**REQUEST:**
Go to the line containing "pink 1x2 slope [321,338,355,408]" in the records below and print it and every following line exactly, on through the line containing "yellow 2x2 tile [626,272,753,377] -> none", then stop.

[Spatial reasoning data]
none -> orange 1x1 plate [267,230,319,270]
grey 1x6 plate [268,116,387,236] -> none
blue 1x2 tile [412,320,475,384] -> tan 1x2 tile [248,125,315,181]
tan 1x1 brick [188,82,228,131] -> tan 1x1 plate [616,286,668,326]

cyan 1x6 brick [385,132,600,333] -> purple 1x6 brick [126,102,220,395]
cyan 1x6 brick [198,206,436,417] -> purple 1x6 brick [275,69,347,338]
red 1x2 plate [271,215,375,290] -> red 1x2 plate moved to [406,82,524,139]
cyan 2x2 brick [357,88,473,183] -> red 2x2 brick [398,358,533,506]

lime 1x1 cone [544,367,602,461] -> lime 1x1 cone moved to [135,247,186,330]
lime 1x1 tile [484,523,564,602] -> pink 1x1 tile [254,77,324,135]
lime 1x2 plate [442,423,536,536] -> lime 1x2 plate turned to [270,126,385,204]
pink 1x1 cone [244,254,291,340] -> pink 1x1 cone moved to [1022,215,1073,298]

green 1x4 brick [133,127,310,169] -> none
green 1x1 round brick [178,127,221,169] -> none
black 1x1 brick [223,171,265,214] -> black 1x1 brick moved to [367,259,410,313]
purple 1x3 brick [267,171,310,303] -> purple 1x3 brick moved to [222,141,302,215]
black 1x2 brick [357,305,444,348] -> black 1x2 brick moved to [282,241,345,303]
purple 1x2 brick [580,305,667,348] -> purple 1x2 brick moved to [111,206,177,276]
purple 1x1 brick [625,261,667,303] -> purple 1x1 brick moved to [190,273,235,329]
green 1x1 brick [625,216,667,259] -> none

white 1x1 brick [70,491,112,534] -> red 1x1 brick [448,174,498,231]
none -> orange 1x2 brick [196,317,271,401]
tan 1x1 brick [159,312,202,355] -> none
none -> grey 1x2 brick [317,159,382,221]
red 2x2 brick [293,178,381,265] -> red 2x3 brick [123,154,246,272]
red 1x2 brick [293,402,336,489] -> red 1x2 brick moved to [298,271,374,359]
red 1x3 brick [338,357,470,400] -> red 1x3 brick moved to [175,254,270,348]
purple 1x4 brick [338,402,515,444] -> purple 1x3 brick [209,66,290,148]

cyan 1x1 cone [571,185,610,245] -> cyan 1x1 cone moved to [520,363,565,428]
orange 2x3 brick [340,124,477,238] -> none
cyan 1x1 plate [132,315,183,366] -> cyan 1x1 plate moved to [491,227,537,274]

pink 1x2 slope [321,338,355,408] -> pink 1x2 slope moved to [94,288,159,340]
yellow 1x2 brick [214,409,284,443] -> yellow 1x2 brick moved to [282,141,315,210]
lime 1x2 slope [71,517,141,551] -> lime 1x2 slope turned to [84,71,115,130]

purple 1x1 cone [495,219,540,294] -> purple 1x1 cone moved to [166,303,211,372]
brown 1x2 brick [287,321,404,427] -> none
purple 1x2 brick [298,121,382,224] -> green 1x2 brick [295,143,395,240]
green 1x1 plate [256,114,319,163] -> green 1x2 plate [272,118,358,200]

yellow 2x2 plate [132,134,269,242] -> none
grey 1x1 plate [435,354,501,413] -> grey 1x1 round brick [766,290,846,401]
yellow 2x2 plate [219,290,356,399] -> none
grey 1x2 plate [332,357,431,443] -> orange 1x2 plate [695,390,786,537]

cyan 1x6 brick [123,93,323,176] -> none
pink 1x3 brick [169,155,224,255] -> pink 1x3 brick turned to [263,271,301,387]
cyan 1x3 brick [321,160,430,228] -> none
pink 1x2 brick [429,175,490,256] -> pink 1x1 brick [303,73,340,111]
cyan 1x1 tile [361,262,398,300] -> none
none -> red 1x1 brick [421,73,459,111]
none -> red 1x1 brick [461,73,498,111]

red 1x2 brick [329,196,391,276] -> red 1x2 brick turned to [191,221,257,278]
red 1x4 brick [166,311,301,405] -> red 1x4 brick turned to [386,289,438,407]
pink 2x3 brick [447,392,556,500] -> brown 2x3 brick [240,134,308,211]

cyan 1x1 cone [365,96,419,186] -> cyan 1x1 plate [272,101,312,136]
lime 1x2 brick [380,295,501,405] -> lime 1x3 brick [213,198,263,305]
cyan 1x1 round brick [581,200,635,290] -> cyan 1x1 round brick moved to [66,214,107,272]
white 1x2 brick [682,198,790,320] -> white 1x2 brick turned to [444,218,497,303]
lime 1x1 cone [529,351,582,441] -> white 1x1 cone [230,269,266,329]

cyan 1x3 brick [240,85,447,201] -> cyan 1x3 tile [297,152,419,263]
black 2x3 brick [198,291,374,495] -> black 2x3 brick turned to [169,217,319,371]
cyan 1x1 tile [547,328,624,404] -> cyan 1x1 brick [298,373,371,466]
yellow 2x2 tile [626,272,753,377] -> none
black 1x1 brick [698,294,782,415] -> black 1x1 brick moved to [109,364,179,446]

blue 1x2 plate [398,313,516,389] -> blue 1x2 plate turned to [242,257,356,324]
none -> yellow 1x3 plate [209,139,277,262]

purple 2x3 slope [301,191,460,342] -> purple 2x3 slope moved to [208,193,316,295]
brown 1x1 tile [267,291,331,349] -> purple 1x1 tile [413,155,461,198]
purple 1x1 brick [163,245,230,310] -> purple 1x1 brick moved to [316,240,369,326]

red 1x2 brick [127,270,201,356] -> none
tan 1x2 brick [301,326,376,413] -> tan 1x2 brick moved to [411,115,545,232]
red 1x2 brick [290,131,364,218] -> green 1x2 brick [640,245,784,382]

**RESULT BELOW:**
pink 1x2 slope [321,338,355,408] -> pink 1x2 slope moved to [94,288,159,340]
yellow 1x2 brick [214,409,284,443] -> yellow 1x2 brick moved to [282,141,315,210]
lime 1x2 slope [71,517,141,551] -> lime 1x2 slope turned to [84,71,115,130]

purple 1x1 cone [495,219,540,294] -> purple 1x1 cone moved to [166,303,211,372]
brown 1x2 brick [287,321,404,427] -> none
purple 1x2 brick [298,121,382,224] -> green 1x2 brick [295,143,395,240]
green 1x1 plate [256,114,319,163] -> green 1x2 plate [272,118,358,200]

yellow 2x2 plate [132,134,269,242] -> none
grey 1x1 plate [435,354,501,413] -> grey 1x1 round brick [766,290,846,401]
yellow 2x2 plate [219,290,356,399] -> none
grey 1x2 plate [332,357,431,443] -> orange 1x2 plate [695,390,786,537]

cyan 1x6 brick [123,93,323,176] -> none
pink 1x3 brick [169,155,224,255] -> pink 1x3 brick turned to [263,271,301,387]
cyan 1x3 brick [321,160,430,228] -> none
pink 1x2 brick [429,175,490,256] -> pink 1x1 brick [303,73,340,111]
cyan 1x1 tile [361,262,398,300] -> none
none -> red 1x1 brick [421,73,459,111]
none -> red 1x1 brick [461,73,498,111]

red 1x2 brick [329,196,391,276] -> red 1x2 brick turned to [191,221,257,278]
red 1x4 brick [166,311,301,405] -> red 1x4 brick turned to [386,289,438,407]
pink 2x3 brick [447,392,556,500] -> brown 2x3 brick [240,134,308,211]

cyan 1x1 cone [365,96,419,186] -> cyan 1x1 plate [272,101,312,136]
lime 1x2 brick [380,295,501,405] -> lime 1x3 brick [213,198,263,305]
cyan 1x1 round brick [581,200,635,290] -> cyan 1x1 round brick moved to [66,214,107,272]
white 1x2 brick [682,198,790,320] -> white 1x2 brick turned to [444,218,497,303]
lime 1x1 cone [529,351,582,441] -> white 1x1 cone [230,269,266,329]

cyan 1x3 brick [240,85,447,201] -> cyan 1x3 tile [297,152,419,263]
black 2x3 brick [198,291,374,495] -> black 2x3 brick turned to [169,217,319,371]
cyan 1x1 tile [547,328,624,404] -> cyan 1x1 brick [298,373,371,466]
yellow 2x2 tile [626,272,753,377] -> none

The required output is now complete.